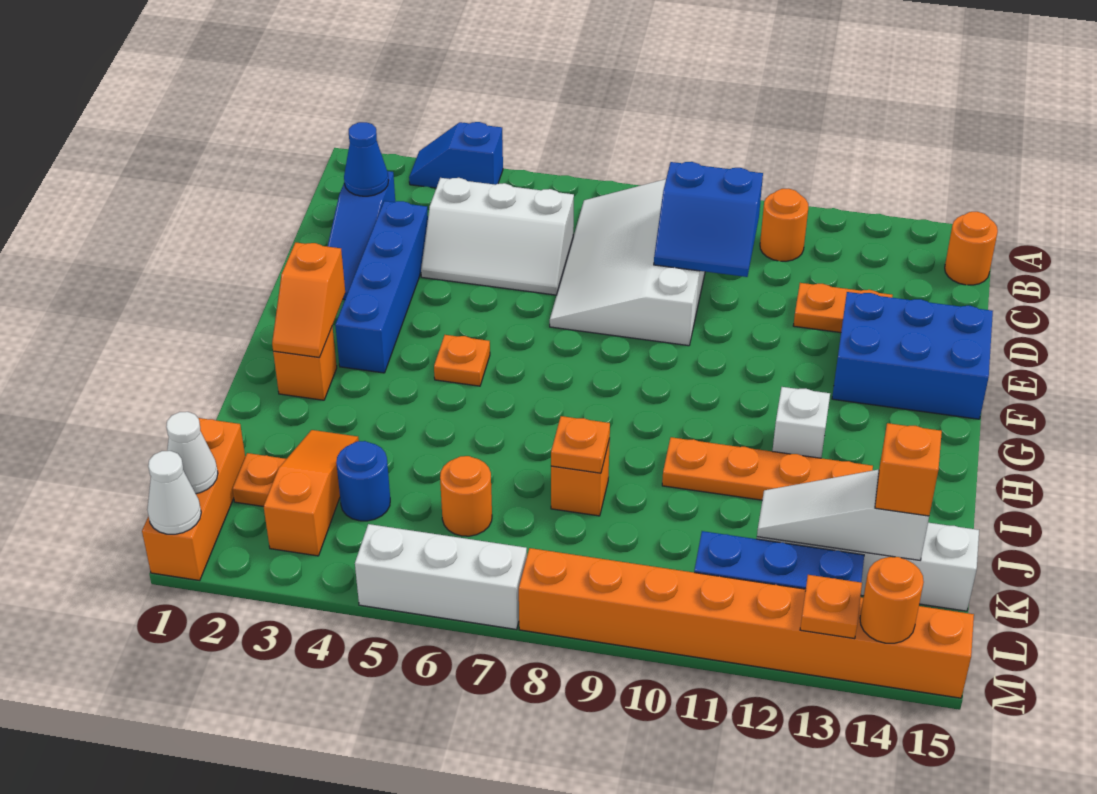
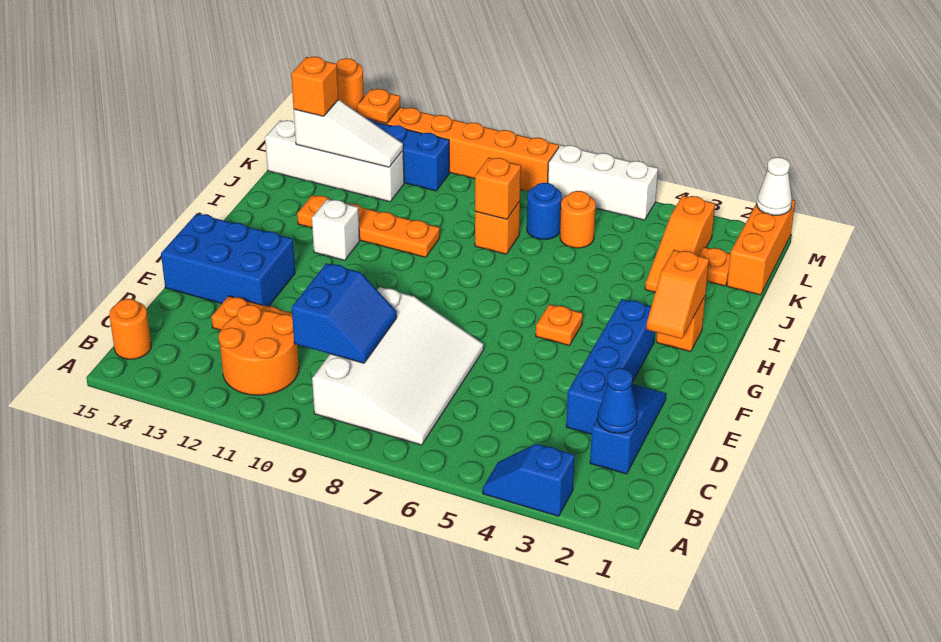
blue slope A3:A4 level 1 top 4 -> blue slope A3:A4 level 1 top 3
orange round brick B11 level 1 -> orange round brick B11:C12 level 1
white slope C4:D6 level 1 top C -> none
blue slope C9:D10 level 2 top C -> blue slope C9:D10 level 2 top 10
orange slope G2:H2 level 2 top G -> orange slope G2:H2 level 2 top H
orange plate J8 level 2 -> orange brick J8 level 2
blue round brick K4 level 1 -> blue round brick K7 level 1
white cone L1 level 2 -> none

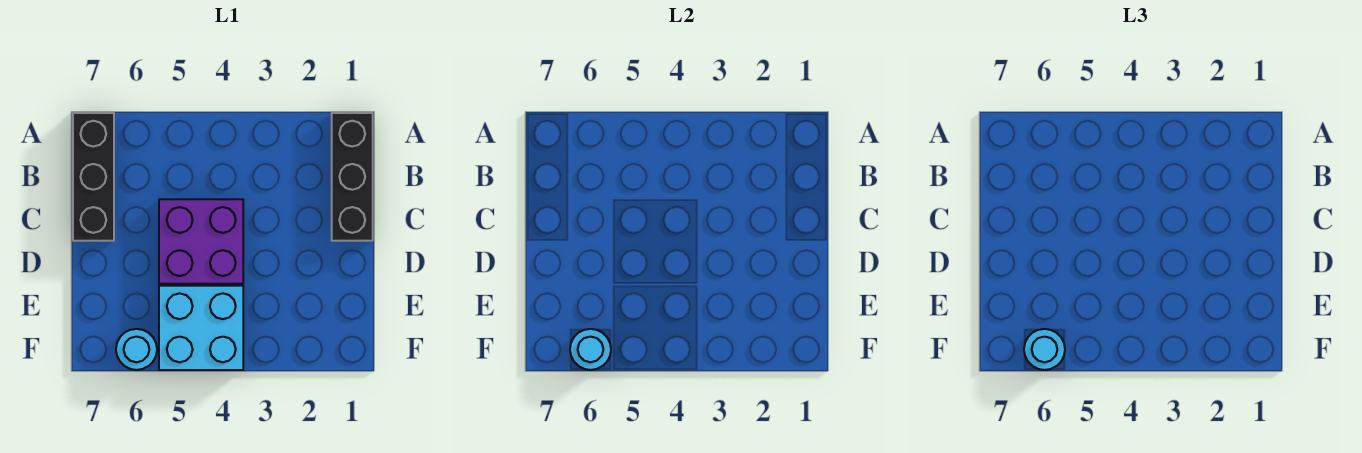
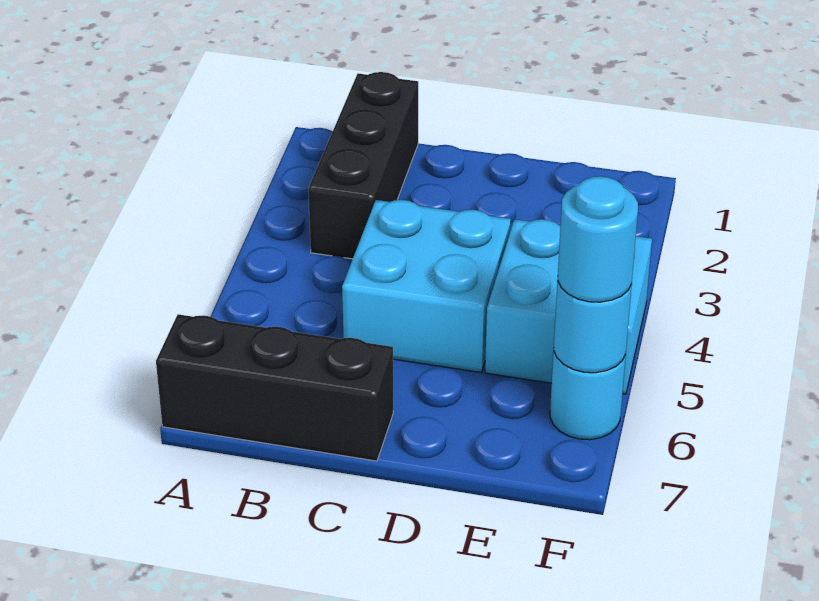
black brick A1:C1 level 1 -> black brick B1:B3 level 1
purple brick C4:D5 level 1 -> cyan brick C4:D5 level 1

------------

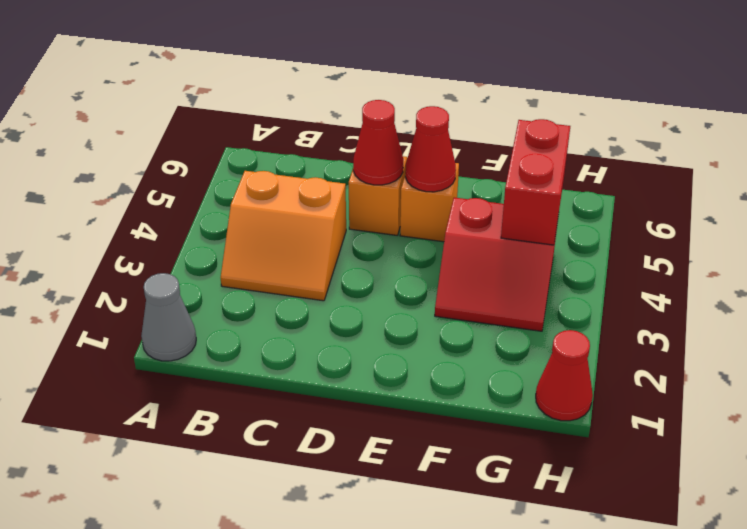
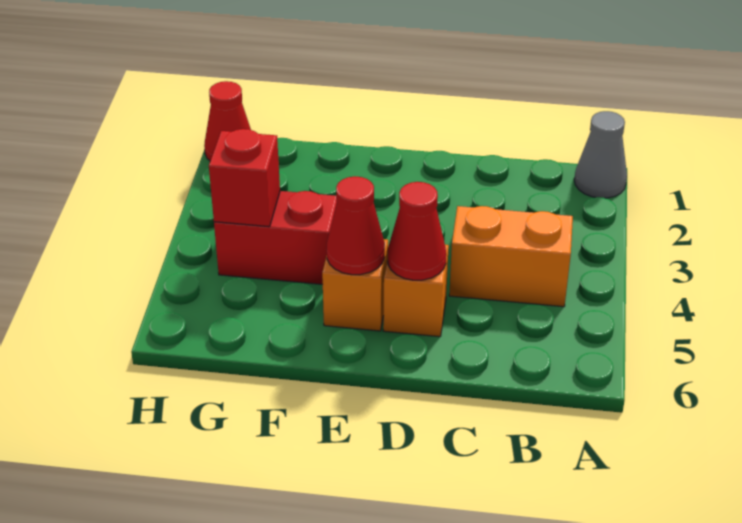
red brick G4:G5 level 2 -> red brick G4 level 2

------------

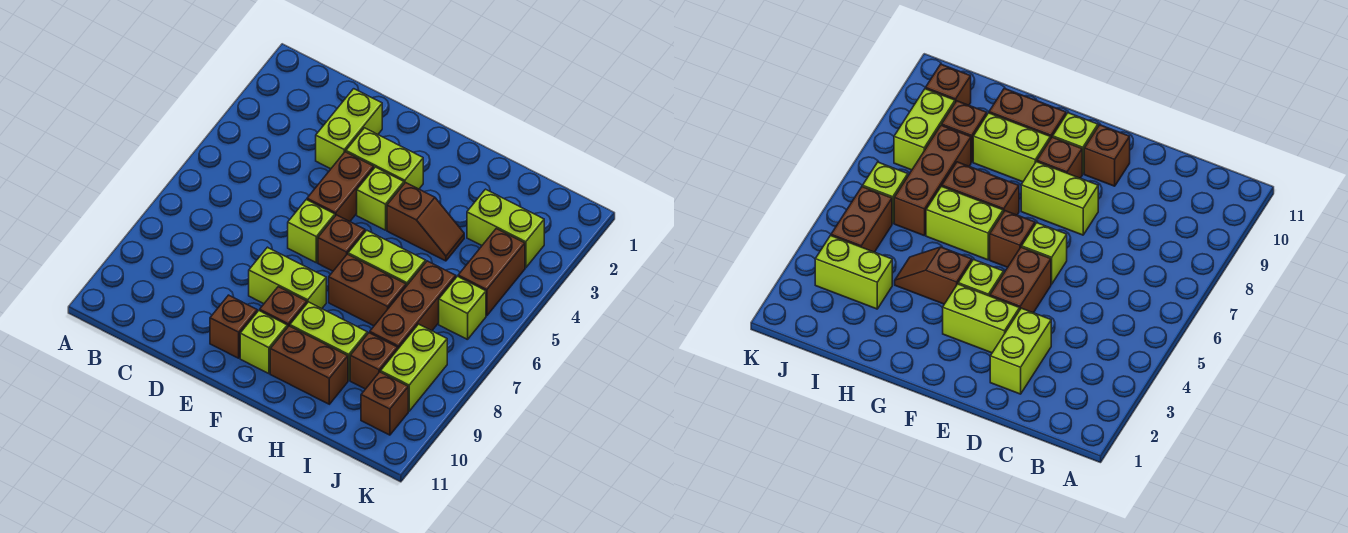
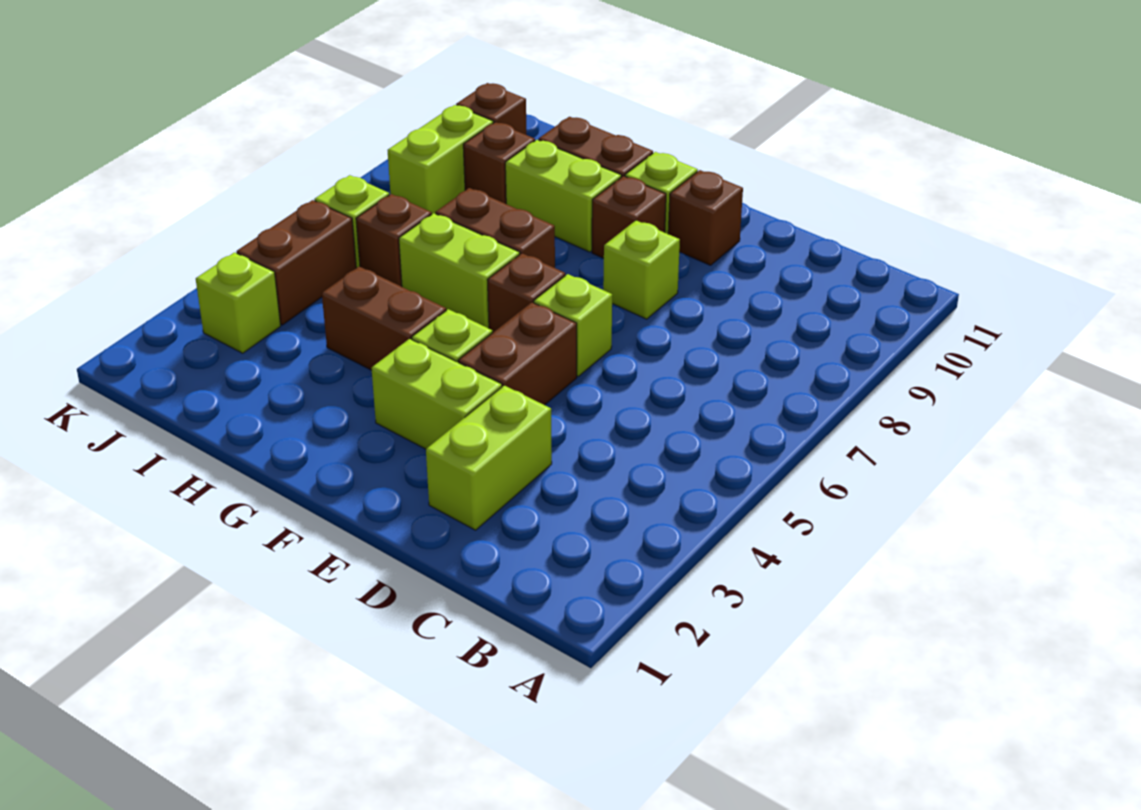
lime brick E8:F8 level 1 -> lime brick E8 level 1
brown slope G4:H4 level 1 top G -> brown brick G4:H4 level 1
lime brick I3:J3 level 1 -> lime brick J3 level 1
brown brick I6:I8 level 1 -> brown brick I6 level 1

------------

▶ [REQUIREMENT] Return each line of the data that contains the string "slope".

▶ [EXERCISE RESULT]
blue slope A3:A4 level 1 top 4 -> blue slope A3:A4 level 1 top 3
white slope C4:D6 level 1 top C -> none
blue slope C9:D10 level 2 top C -> blue slope C9:D10 level 2 top 10
orange slope G2:H2 level 2 top G -> orange slope G2:H2 level 2 top H
brown slope G4:H4 level 1 top G -> brown brick G4:H4 level 1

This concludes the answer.